INSTRUCTIONS FOR THE TASK: Using the material below, print the line that contains "LIGHT1 pin OUT: A0 -> D6", the line that contains "SCALE3 pin SCK: D6 -> D8", and every line in between, exactly and nothing else.
##### SUPPLIED RECORDS
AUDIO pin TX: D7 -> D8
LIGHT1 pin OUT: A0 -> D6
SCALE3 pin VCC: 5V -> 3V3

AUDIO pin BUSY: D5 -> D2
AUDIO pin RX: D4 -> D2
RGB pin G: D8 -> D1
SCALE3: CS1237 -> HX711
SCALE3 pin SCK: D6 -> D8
##########
##### SUPPLIED RECORDS
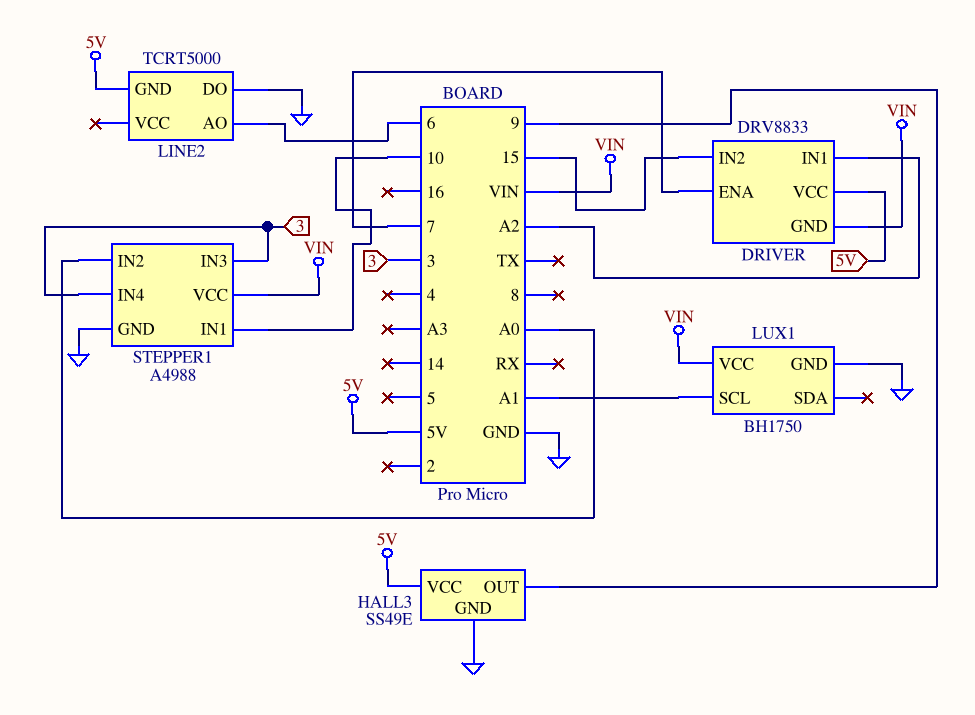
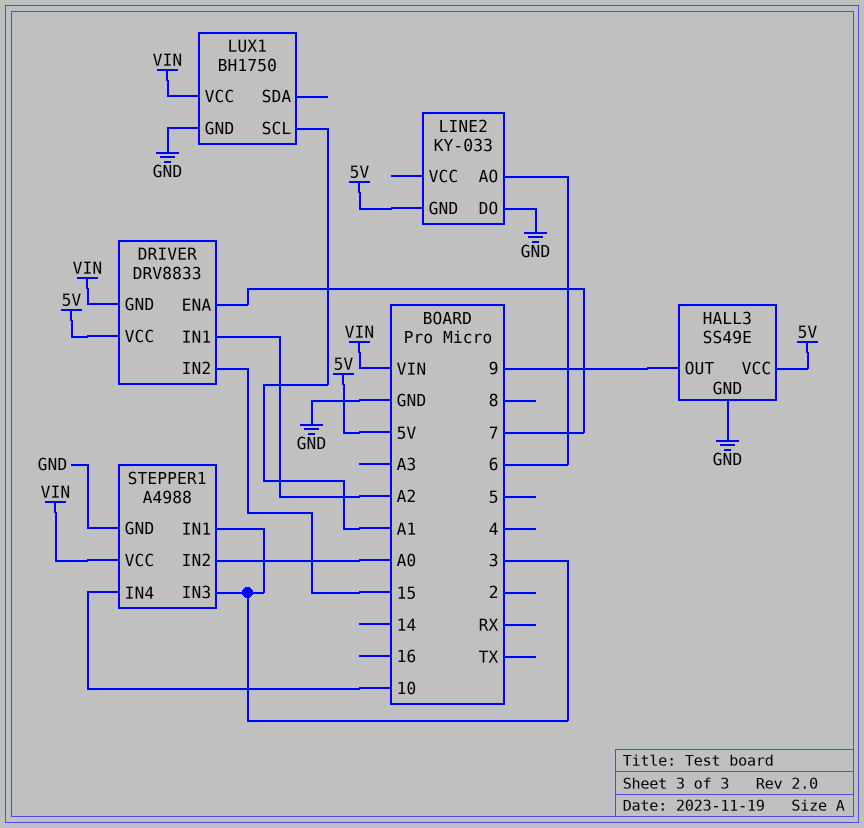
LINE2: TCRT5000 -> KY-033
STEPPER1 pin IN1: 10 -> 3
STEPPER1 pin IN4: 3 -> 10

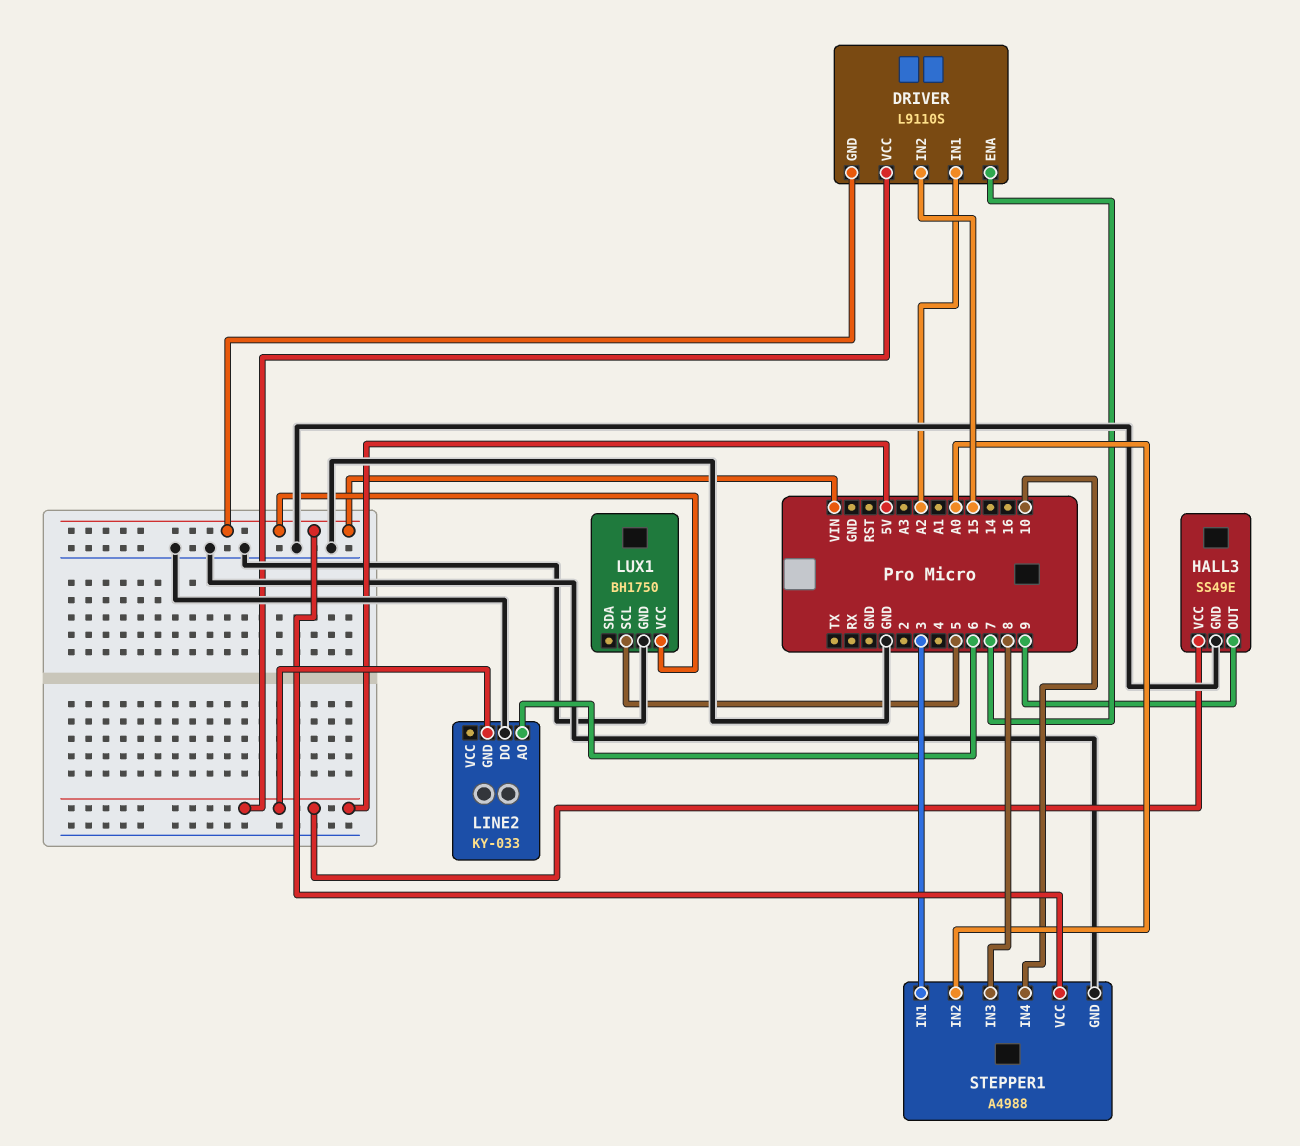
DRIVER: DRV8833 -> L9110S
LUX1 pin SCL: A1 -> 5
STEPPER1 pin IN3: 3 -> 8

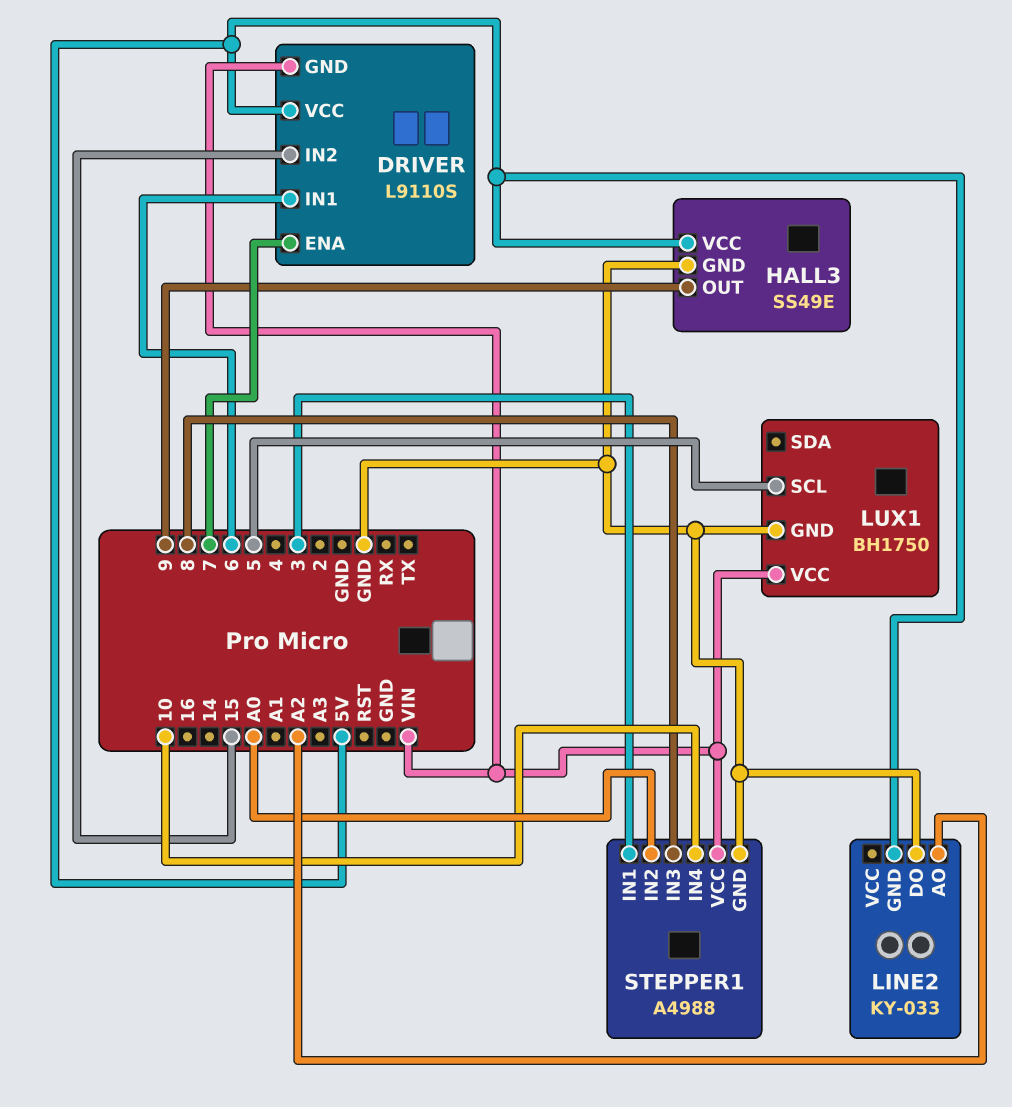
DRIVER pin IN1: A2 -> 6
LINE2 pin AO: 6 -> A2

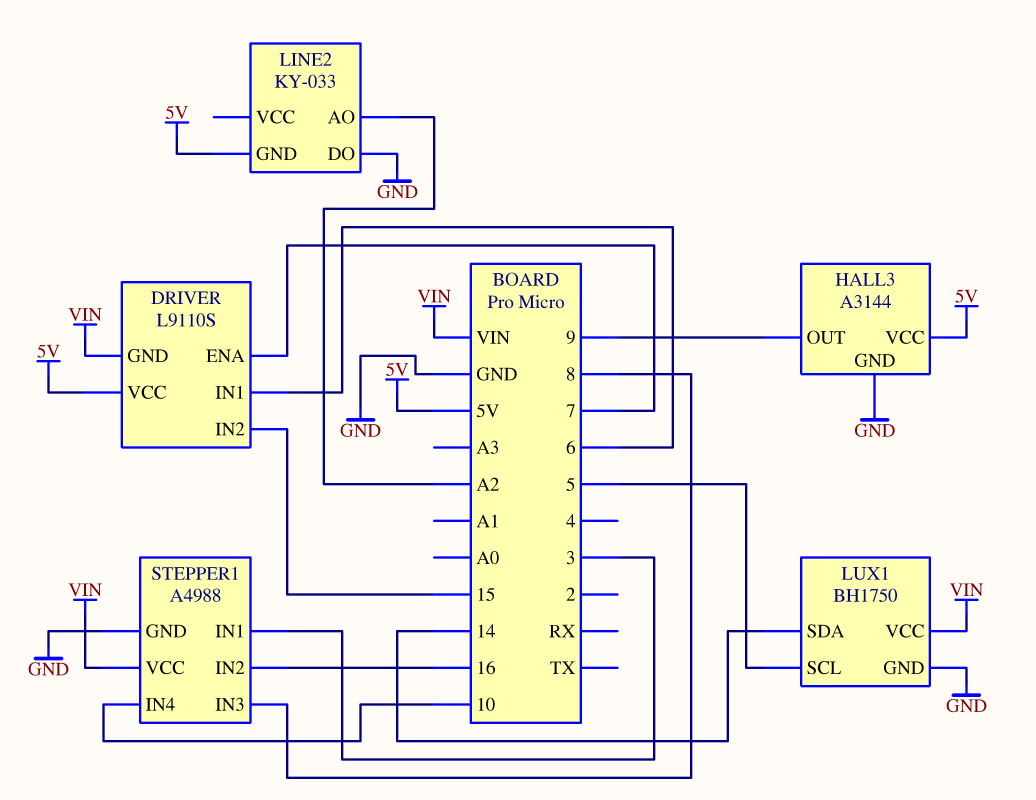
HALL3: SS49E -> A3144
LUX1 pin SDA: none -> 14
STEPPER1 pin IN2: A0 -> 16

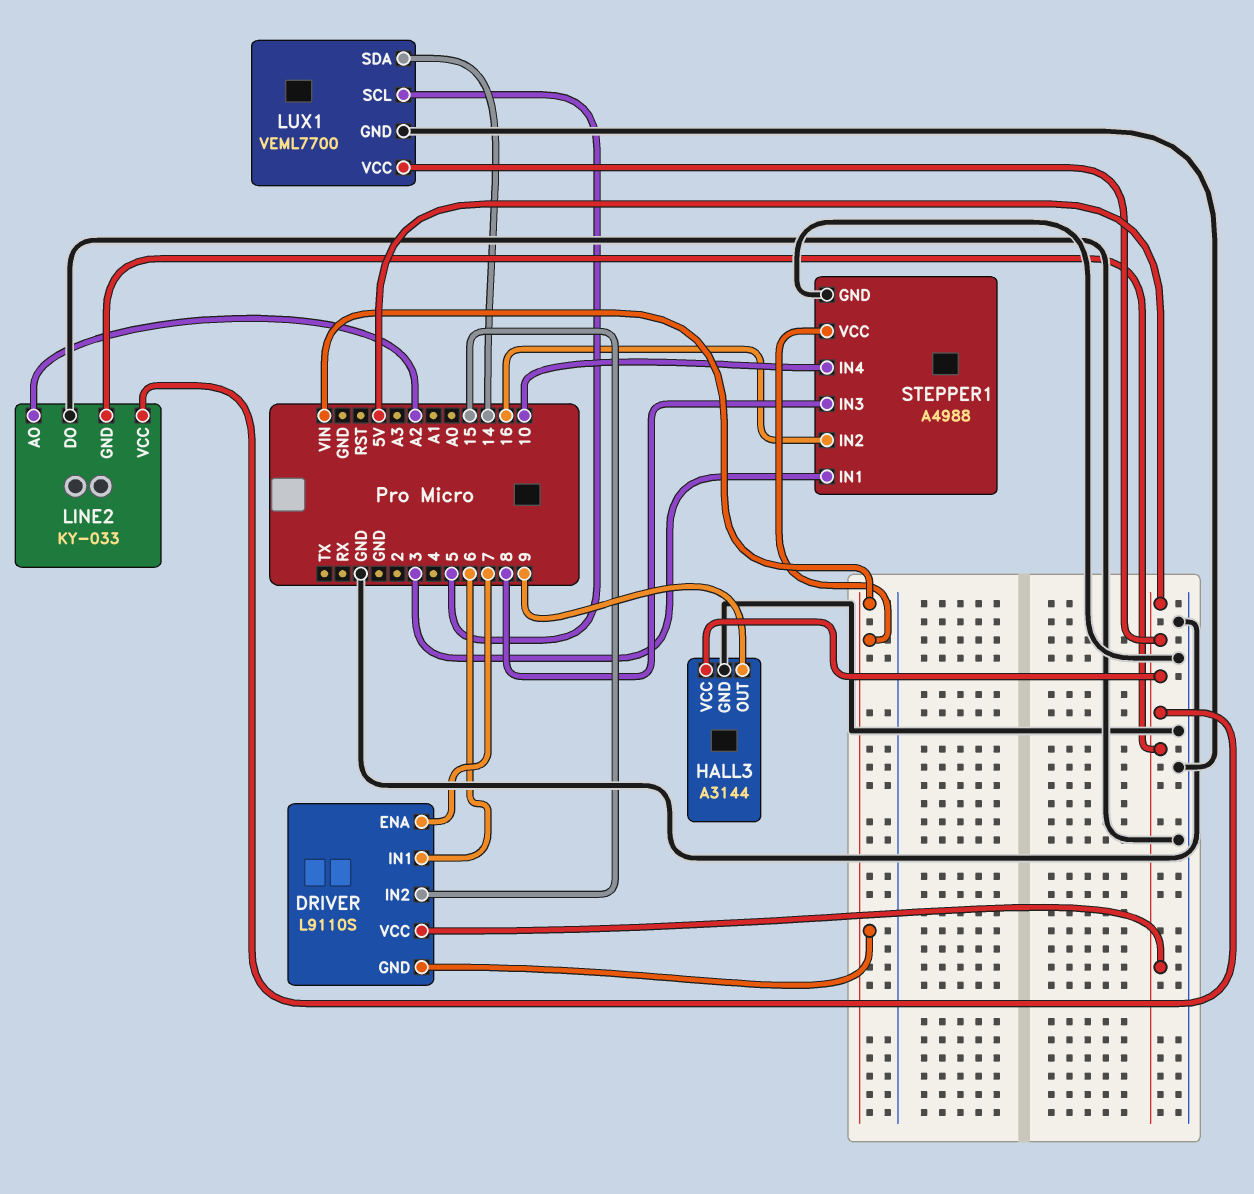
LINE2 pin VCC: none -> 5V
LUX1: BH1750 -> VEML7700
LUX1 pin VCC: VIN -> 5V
##########
ANSWER FOR THIS EXERCISE:
LIGHT1 pin OUT: A0 -> D6
SCALE3 pin VCC: 5V -> 3V3

AUDIO pin BUSY: D5 -> D2
AUDIO pin RX: D4 -> D2
RGB pin G: D8 -> D1
SCALE3: CS1237 -> HX711
SCALE3 pin SCK: D6 -> D8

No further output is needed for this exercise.